### Available records
------------

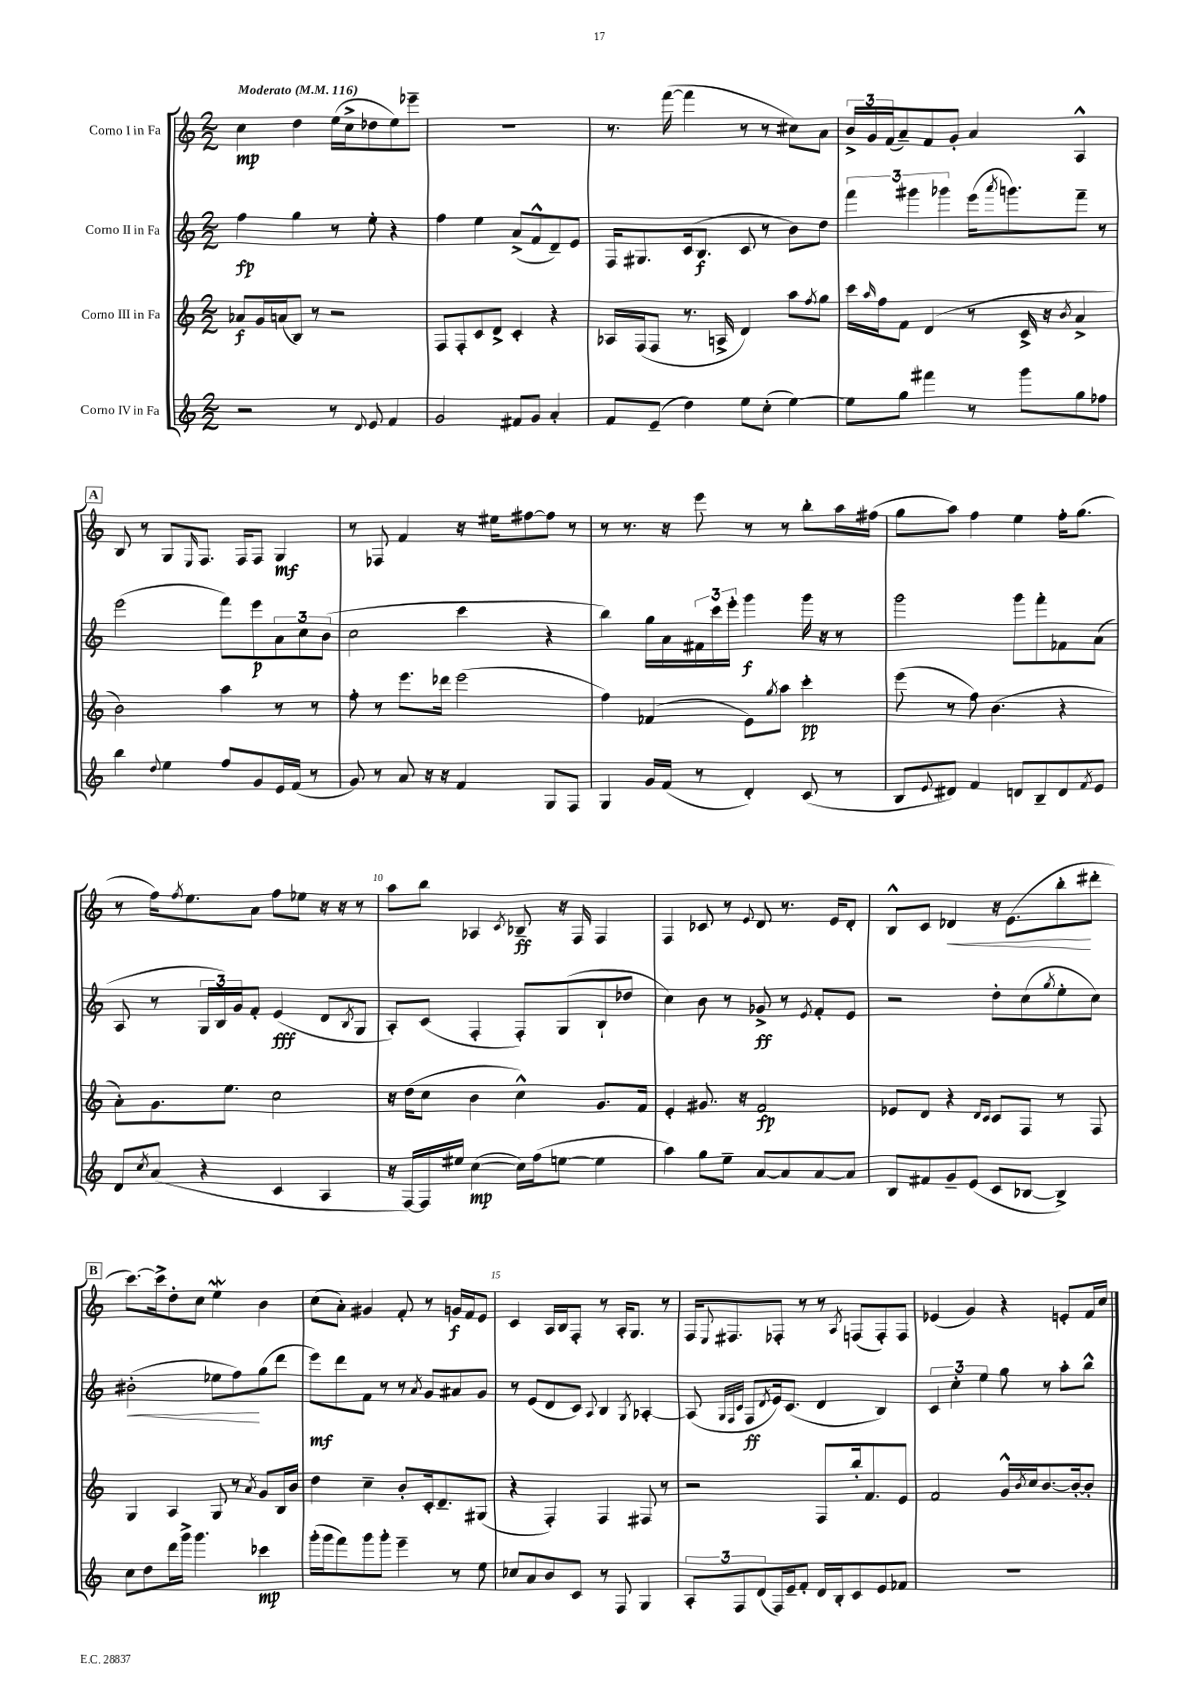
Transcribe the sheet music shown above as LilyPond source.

------------

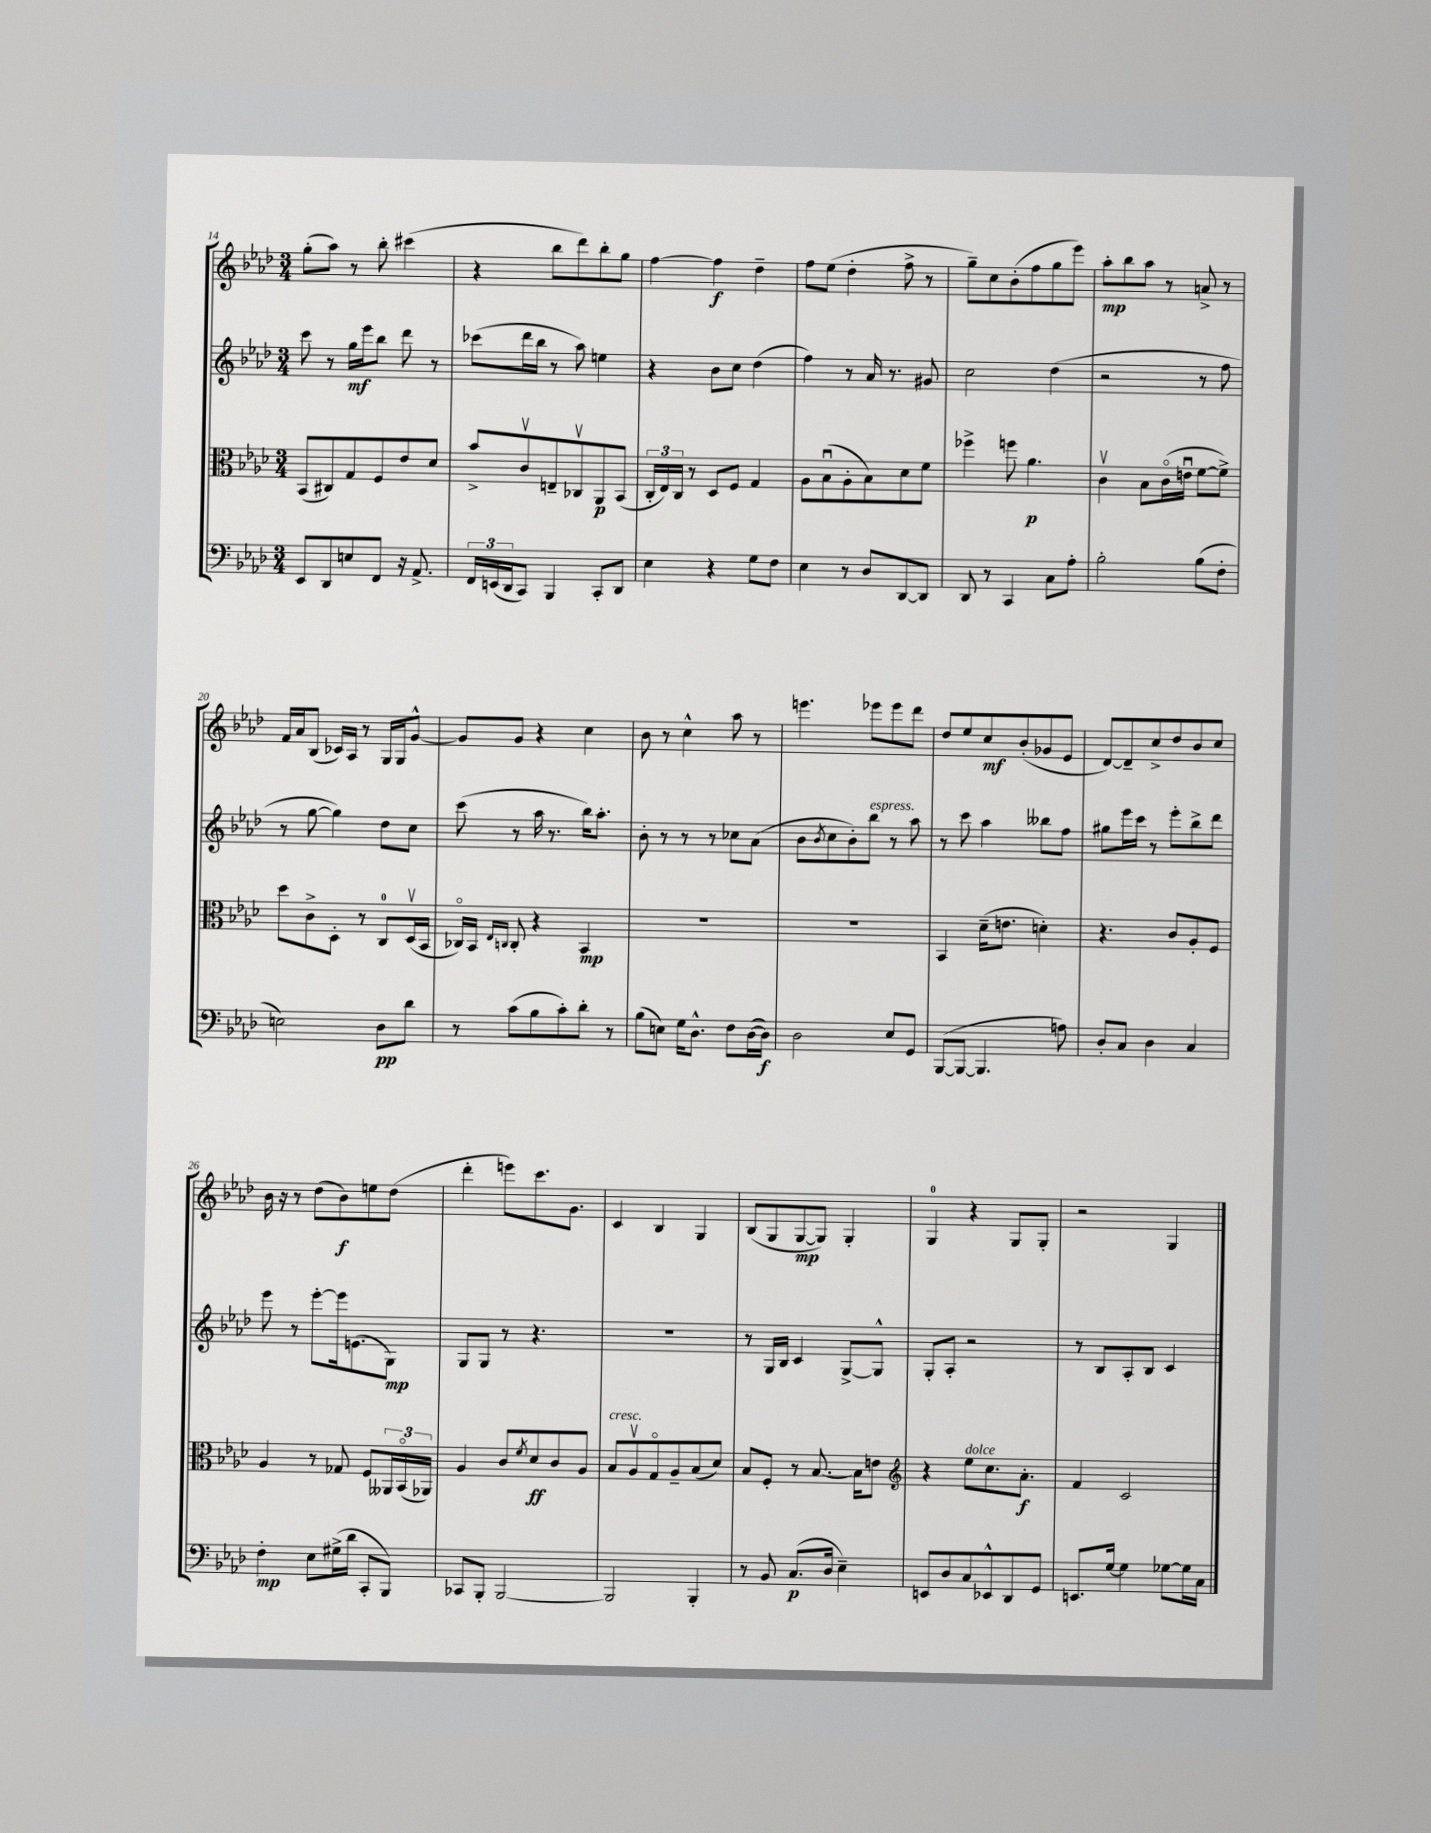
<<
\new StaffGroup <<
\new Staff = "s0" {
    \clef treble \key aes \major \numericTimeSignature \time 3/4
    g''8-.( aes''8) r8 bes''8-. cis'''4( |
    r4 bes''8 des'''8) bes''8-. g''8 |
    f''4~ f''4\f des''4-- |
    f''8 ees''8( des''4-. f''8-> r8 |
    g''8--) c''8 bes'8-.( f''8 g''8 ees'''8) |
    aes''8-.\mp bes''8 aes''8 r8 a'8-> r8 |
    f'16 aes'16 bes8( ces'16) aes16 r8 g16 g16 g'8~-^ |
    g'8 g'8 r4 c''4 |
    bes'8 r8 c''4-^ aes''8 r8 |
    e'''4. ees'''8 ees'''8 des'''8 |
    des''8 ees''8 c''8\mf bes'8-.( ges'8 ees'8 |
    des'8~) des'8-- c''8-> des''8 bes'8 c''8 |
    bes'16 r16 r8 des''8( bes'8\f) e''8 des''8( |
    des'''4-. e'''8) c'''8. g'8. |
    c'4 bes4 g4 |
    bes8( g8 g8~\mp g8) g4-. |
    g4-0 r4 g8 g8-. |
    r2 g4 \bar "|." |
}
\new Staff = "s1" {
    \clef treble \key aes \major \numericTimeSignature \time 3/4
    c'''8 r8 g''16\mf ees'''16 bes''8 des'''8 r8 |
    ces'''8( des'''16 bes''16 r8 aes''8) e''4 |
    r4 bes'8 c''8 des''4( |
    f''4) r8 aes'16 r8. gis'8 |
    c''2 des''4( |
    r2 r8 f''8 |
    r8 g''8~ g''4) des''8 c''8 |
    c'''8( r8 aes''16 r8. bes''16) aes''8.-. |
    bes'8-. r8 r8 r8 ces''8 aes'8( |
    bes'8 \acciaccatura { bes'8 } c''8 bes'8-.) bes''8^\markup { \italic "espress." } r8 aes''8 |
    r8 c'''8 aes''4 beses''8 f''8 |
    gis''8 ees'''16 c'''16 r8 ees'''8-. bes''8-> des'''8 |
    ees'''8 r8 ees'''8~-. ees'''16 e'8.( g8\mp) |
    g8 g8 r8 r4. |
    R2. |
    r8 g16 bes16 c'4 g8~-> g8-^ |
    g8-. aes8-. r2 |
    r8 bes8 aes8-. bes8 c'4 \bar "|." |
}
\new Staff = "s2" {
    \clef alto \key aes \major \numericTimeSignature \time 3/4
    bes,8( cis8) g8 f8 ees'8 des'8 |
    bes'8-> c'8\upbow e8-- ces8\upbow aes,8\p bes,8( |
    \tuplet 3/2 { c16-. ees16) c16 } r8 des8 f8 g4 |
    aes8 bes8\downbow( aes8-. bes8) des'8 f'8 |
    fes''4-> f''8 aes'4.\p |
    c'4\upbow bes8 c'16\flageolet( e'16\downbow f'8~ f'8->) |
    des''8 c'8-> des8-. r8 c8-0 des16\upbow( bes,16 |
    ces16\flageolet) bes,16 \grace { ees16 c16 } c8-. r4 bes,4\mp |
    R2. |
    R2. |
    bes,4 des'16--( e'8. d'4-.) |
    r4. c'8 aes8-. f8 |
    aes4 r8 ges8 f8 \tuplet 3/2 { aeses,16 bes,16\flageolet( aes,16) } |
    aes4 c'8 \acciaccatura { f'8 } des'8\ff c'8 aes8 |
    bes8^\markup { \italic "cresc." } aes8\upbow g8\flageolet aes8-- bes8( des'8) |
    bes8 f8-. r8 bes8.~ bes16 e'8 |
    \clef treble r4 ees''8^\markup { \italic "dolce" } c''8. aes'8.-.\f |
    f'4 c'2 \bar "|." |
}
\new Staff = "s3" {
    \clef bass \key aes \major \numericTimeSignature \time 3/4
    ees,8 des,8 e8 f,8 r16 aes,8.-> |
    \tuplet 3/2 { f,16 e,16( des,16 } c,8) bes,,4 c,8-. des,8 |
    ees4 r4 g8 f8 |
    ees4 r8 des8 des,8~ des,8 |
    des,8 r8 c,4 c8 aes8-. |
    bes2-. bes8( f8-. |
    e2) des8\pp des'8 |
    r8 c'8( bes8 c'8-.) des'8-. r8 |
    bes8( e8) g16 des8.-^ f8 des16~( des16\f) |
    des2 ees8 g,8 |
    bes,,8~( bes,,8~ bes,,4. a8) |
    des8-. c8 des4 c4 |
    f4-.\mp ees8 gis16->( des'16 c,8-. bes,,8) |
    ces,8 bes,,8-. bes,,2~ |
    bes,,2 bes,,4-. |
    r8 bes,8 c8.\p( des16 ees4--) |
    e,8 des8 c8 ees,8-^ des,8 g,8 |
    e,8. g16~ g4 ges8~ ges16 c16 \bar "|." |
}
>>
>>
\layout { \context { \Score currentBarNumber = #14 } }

------------

### Short task
Pick out every line of the material above that contains the string "markup", matching case exactly.

### The result
    bes'8 \acciaccatura { bes'8 } c''8 bes'8-.) bes''8^\markup { \italic "espress." } r8 aes''8 |
    bes8^\markup { \italic "cresc." } aes8\upbow g8\flageolet aes8-- bes8( des'8) |
    \clef treble r4 ees''8^\markup { \italic "dolce" } c''8. aes'8.-.\f |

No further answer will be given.